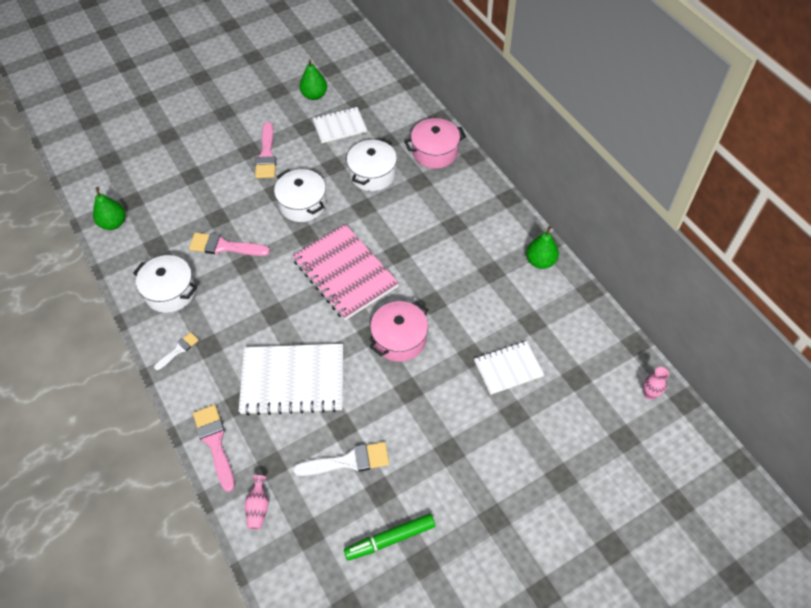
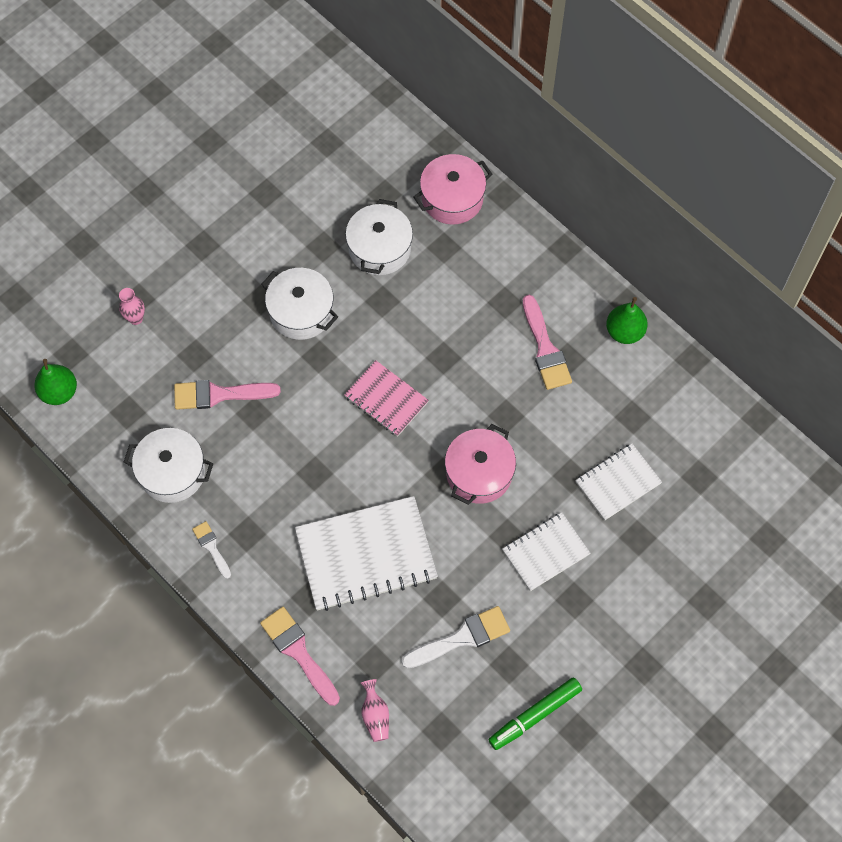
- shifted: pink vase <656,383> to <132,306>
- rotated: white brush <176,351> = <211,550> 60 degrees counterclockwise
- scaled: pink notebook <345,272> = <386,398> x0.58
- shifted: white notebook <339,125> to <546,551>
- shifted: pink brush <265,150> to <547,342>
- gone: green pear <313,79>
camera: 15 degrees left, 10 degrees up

---

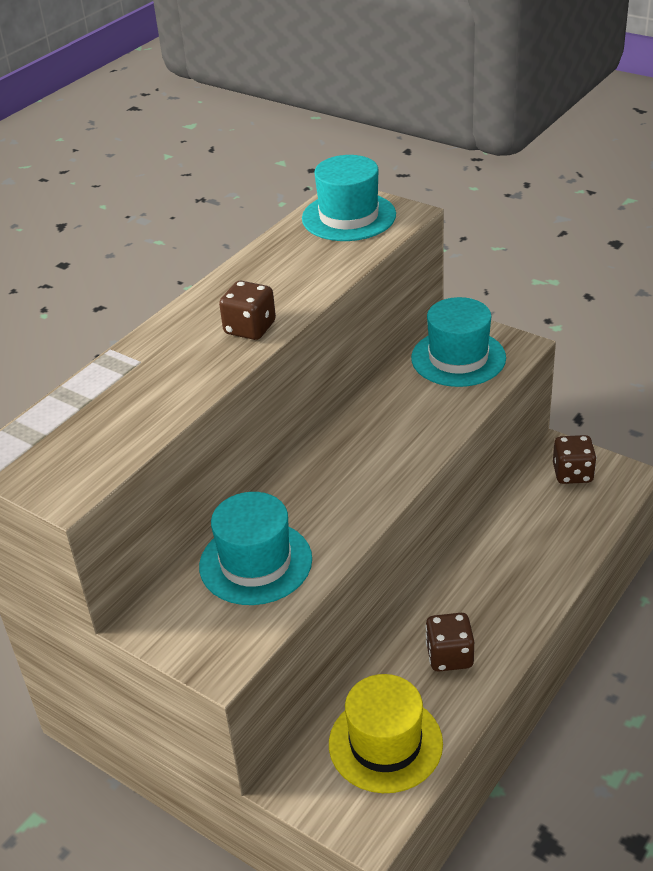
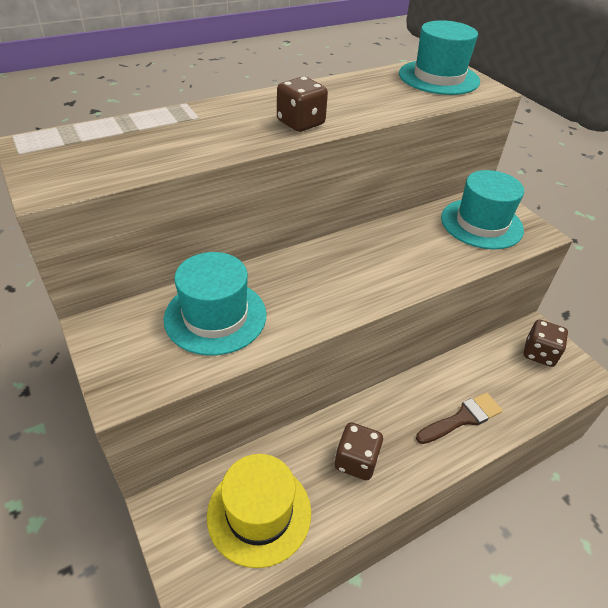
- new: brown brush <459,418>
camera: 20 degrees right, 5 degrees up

● **WORK TO BE COMPLETED**
Could you repeat exactly the lines above from the line with "- shifted: pink vase <656,383> to <132,306>" up to and including the line with "camera: 15 degrees left, 10 degrees up", and only those?

● **ANSWER AREA**
- shifted: pink vase <656,383> to <132,306>
- rotated: white brush <176,351> = <211,550> 60 degrees counterclockwise
- scaled: pink notebook <345,272> = <386,398> x0.58
- shifted: white notebook <339,125> to <546,551>
- shifted: pink brush <265,150> to <547,342>
- gone: green pear <313,79>
camera: 15 degrees left, 10 degrees up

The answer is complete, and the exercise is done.